How to complete this task: Beginning at the line containing "SW3: button (3V3, N013) -> button (3V3, N003)", give again every line through the end of the data, unchanged and with both ends included. Drop any pictures.

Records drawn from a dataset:
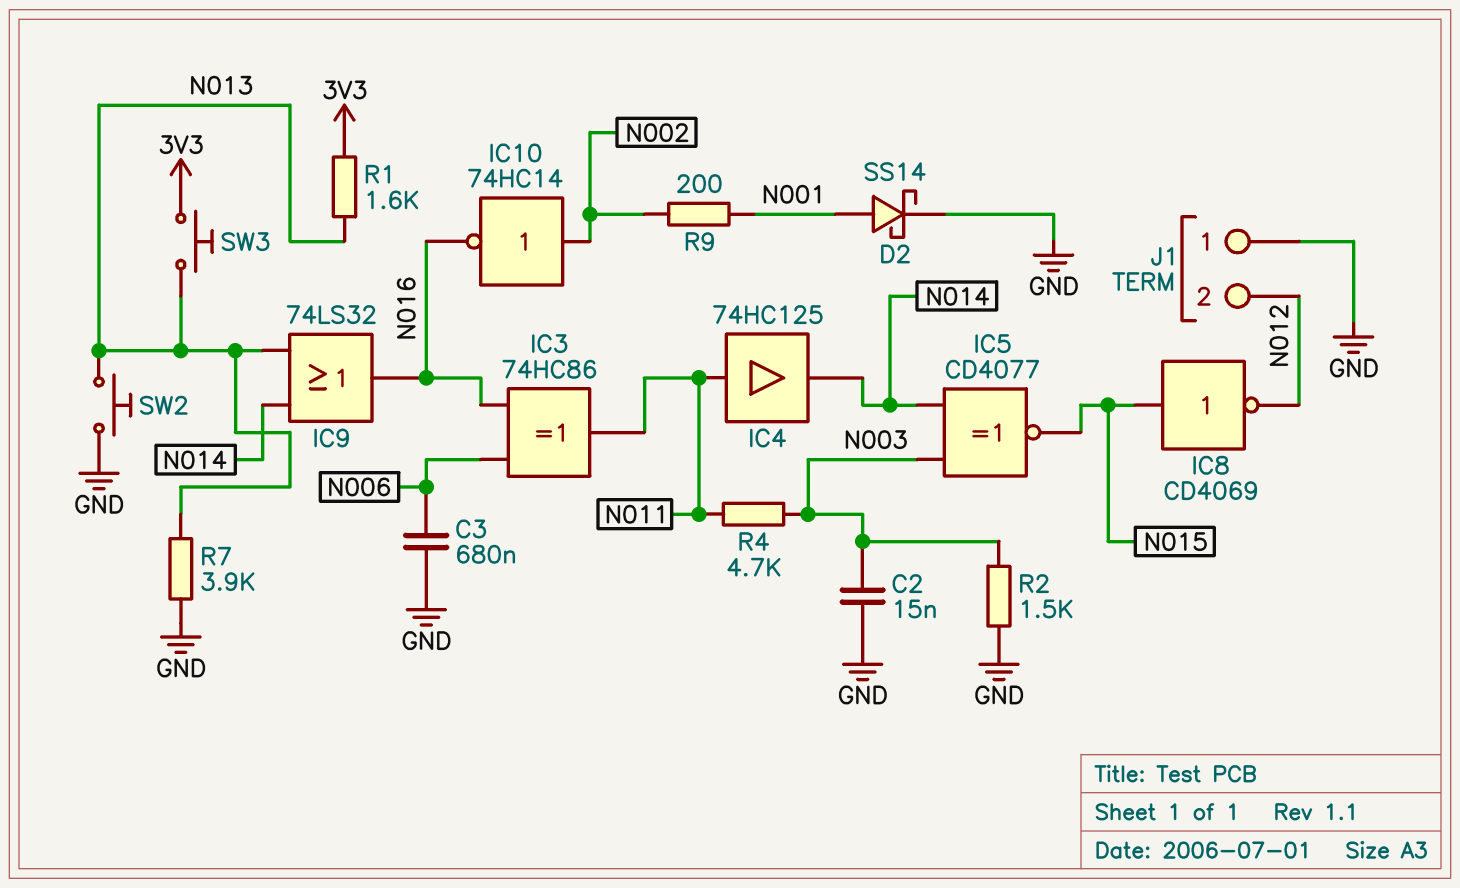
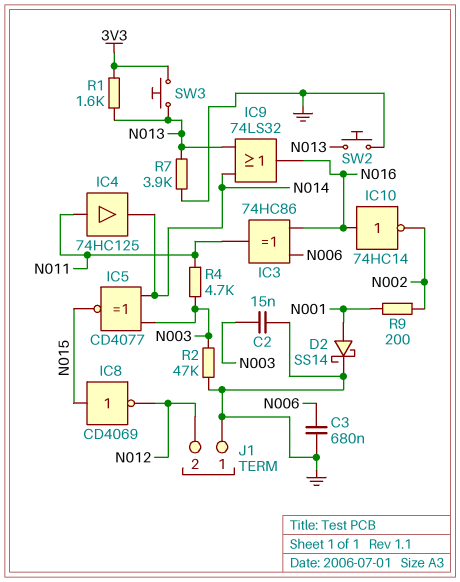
IC10: NOT 74HC14 (in N002, out N016) -> NOT 74HC14 (in N016, out N002)
R2: 1.5k (GND, N003) -> 47k (GND, N003)

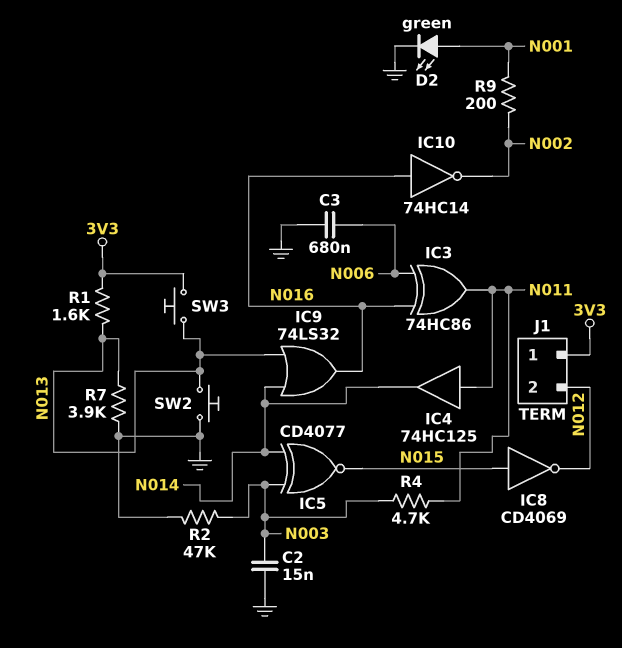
D2: schottky SS14 (A N001, K GND) -> LED green (A N001, K GND)
J1 pin 1: GND -> 3V3

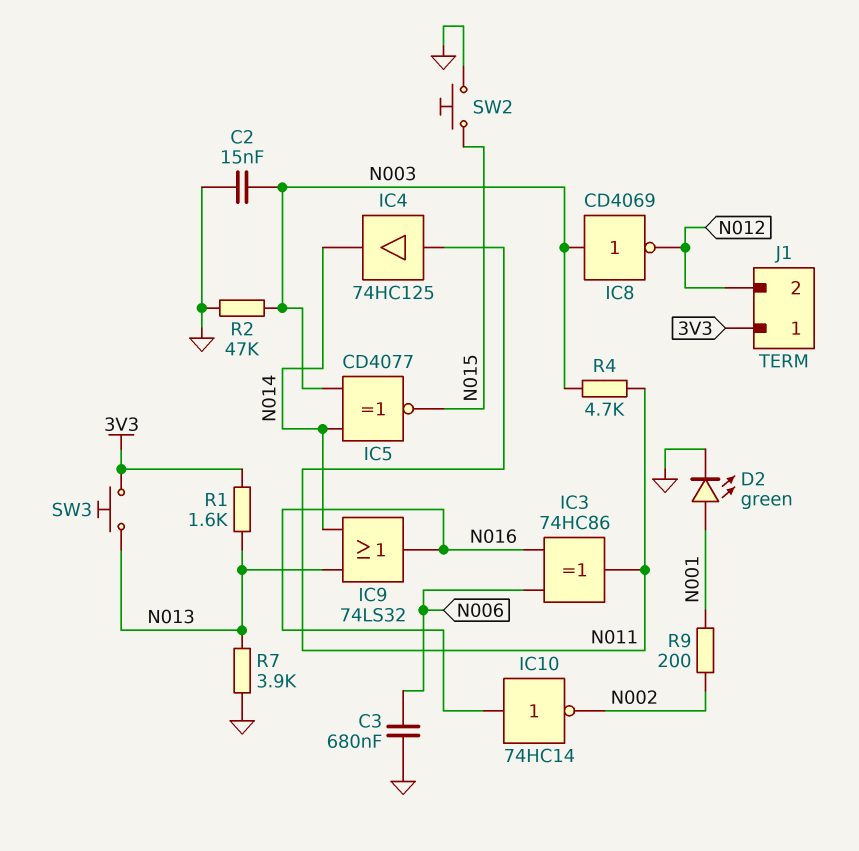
IC8: NOT CD4069 (in N015, out N012) -> NOT CD4069 (in N003, out N012)
SW2: button (GND, N013) -> button (GND, N015)

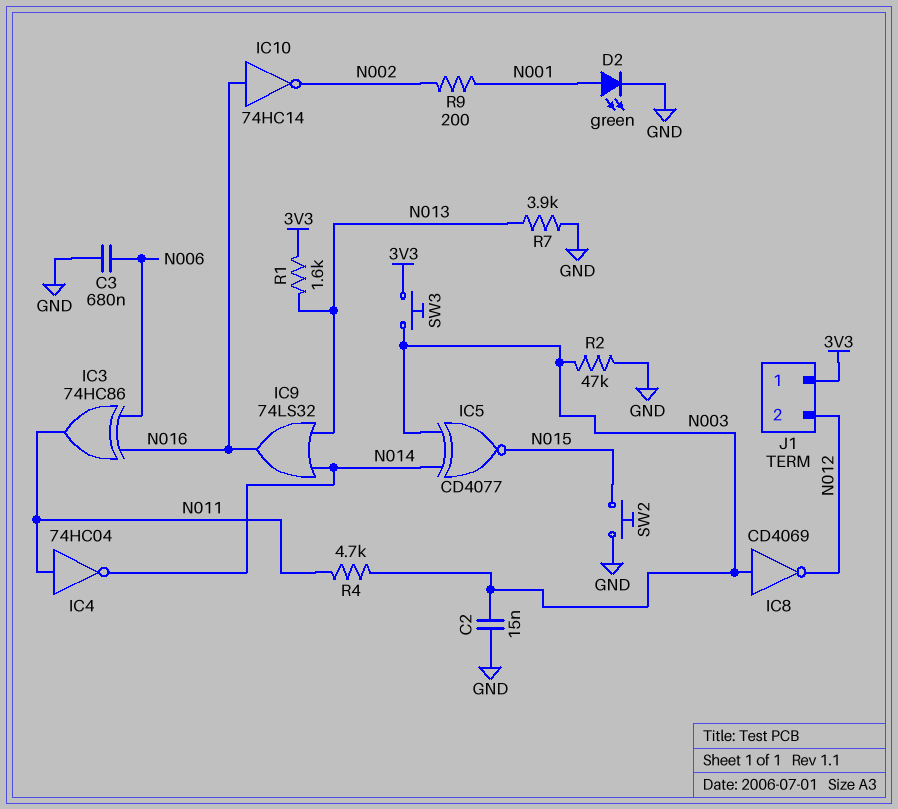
IC4: buffer 74HC125 (in N011, out N014) -> NOT 74HC04 (in N011, out N014)
SW3: button (3V3, N013) -> button (3V3, N003)

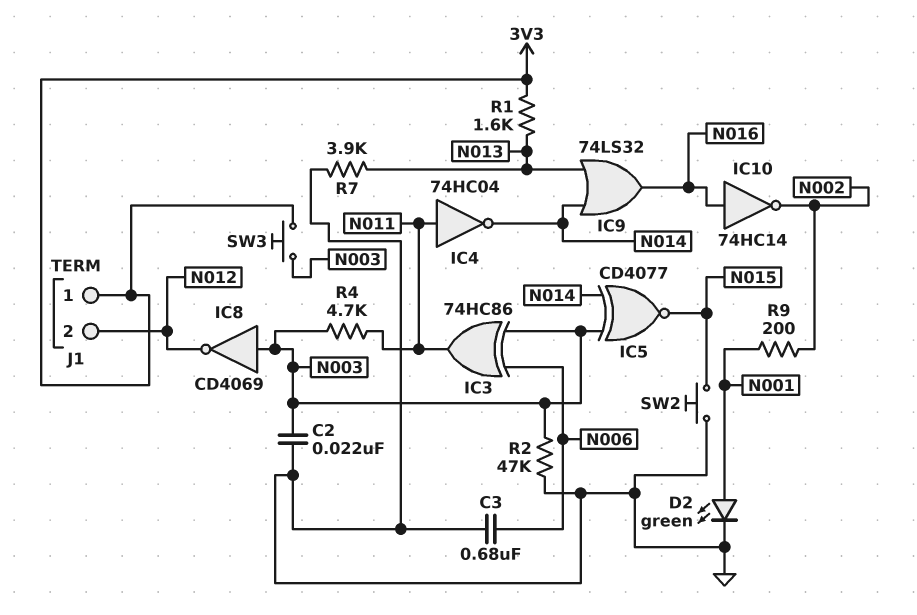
C2: 15nF (GND, N003) -> 22nF (GND, N003)
IC3: XOR 74HC86 (in N006, in N016, out N011) -> XOR 74HC86 (in N003, in N006, out N011)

Result of this task:
SW3: button (3V3, N013) -> button (3V3, N003)

C2: 15nF (GND, N003) -> 22nF (GND, N003)
IC3: XOR 74HC86 (in N006, in N016, out N011) -> XOR 74HC86 (in N003, in N006, out N011)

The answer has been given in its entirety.